• [Work to be completed]:
Your answer should consist of every line in the records that holds "strawberry".

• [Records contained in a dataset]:
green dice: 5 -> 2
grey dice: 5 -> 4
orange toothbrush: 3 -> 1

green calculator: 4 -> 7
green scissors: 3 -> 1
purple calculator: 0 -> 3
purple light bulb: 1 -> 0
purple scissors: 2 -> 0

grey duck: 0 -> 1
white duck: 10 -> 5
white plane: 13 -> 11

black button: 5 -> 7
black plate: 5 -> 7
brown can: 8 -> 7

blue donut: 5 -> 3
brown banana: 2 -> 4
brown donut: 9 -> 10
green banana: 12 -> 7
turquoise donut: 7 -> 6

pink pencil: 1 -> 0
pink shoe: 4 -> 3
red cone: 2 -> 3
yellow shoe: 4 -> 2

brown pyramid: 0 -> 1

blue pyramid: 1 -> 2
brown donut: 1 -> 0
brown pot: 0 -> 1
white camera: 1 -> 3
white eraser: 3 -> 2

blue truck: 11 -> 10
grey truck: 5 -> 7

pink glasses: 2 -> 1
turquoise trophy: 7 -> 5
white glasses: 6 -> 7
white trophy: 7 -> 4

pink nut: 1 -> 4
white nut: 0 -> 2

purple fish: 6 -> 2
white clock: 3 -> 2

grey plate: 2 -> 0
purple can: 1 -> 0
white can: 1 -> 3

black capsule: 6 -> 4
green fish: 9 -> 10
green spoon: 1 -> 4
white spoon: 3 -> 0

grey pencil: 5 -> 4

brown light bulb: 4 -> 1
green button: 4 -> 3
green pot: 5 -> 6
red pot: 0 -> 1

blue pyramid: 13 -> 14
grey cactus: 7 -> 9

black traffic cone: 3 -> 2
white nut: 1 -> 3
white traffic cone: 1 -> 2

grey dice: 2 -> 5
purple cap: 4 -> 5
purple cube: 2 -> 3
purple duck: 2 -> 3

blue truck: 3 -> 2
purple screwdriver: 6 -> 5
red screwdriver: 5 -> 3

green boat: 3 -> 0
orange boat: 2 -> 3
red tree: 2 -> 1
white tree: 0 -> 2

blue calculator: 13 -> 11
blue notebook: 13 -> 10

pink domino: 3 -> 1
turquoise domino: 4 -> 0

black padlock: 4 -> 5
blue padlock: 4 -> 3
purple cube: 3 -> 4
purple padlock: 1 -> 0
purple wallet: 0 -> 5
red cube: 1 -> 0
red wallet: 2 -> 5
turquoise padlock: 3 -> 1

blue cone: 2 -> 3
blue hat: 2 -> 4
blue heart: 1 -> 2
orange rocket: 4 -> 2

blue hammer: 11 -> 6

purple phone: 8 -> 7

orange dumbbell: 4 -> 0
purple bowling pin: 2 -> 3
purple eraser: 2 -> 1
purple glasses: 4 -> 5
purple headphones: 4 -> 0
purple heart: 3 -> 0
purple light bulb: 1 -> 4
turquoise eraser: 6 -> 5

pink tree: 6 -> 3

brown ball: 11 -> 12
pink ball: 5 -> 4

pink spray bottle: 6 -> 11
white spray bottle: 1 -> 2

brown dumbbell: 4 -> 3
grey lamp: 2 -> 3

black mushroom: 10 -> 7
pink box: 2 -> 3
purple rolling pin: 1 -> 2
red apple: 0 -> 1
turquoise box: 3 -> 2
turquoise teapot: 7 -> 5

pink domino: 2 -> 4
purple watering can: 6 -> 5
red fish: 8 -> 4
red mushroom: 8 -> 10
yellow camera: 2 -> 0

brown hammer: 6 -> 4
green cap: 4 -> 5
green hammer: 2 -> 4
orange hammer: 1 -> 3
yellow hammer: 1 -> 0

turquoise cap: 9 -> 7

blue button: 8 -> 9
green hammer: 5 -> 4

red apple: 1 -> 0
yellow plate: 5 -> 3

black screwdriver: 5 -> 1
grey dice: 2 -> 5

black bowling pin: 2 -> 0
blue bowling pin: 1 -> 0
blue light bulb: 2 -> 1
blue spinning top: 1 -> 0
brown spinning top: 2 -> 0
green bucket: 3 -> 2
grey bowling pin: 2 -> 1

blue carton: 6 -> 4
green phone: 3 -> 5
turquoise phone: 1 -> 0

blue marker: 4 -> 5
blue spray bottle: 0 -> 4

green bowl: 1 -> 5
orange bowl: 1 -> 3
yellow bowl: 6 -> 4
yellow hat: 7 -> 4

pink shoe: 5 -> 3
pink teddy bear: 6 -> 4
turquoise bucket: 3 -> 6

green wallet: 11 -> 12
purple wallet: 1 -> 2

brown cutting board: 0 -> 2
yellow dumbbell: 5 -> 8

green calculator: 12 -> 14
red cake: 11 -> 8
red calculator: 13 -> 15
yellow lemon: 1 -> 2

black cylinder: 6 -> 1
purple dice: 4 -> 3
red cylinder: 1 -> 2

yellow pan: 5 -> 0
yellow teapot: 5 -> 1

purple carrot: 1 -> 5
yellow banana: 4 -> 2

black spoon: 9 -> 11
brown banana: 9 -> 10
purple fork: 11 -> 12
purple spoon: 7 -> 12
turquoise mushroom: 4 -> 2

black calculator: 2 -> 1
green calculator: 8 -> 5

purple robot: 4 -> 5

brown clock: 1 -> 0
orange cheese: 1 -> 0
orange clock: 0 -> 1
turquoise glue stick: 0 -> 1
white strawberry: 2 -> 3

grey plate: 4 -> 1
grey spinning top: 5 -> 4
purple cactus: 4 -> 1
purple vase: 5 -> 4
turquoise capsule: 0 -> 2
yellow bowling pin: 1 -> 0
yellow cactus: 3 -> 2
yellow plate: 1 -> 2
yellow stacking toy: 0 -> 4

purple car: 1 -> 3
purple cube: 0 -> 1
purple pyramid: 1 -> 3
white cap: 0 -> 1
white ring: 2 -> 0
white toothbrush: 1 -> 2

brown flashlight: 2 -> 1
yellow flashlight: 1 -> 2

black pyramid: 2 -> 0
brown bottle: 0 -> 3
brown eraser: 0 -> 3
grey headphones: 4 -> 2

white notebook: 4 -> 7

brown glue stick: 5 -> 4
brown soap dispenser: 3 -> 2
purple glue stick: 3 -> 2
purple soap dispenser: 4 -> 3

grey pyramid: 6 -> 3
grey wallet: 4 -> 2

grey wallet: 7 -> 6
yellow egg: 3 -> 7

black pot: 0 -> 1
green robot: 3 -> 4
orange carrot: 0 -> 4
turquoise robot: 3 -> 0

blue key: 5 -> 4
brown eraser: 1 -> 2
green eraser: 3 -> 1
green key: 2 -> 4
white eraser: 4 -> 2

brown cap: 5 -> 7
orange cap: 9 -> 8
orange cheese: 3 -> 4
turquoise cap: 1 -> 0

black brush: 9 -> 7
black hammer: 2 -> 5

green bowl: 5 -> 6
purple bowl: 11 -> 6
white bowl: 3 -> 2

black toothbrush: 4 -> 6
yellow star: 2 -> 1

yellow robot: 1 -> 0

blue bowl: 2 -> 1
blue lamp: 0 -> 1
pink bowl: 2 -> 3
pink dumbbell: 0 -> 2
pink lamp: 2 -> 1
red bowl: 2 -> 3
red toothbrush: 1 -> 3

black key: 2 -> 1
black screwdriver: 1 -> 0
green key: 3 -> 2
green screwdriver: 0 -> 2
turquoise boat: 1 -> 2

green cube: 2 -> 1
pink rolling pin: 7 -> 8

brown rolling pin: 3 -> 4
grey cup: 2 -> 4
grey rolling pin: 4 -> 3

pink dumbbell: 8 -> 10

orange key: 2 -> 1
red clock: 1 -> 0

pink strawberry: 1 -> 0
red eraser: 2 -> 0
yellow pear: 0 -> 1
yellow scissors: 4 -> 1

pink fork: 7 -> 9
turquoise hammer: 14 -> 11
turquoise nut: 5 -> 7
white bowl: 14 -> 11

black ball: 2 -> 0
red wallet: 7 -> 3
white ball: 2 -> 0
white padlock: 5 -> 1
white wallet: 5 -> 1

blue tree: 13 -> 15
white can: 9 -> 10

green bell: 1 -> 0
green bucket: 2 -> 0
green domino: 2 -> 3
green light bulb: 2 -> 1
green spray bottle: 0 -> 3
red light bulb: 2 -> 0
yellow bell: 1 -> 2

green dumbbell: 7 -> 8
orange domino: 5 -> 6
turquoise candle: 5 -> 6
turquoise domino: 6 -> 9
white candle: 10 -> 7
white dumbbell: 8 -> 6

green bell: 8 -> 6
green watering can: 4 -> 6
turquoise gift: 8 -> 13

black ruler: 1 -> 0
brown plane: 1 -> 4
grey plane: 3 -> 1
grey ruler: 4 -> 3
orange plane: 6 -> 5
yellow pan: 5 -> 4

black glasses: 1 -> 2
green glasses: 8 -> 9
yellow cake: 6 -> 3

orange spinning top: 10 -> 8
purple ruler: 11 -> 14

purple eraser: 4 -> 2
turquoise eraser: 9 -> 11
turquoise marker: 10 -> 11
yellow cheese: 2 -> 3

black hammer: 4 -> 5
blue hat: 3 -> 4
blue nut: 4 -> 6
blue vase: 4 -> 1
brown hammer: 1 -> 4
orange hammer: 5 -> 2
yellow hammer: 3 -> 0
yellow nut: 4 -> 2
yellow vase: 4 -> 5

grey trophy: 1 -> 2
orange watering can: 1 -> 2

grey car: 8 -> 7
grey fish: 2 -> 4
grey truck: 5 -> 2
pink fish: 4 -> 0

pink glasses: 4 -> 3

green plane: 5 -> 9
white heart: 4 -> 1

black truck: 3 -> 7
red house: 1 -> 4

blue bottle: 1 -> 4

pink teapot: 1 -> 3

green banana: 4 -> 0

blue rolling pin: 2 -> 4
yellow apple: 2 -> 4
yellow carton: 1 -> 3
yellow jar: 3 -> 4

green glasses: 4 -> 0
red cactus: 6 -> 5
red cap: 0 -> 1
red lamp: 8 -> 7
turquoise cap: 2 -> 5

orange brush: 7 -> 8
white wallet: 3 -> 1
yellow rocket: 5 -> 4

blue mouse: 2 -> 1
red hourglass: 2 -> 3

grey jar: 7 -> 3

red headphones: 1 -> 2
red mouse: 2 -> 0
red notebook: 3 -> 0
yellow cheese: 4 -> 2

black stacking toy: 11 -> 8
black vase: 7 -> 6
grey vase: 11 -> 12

• [Solution for this task]:
white strawberry: 2 -> 3
pink strawberry: 1 -> 0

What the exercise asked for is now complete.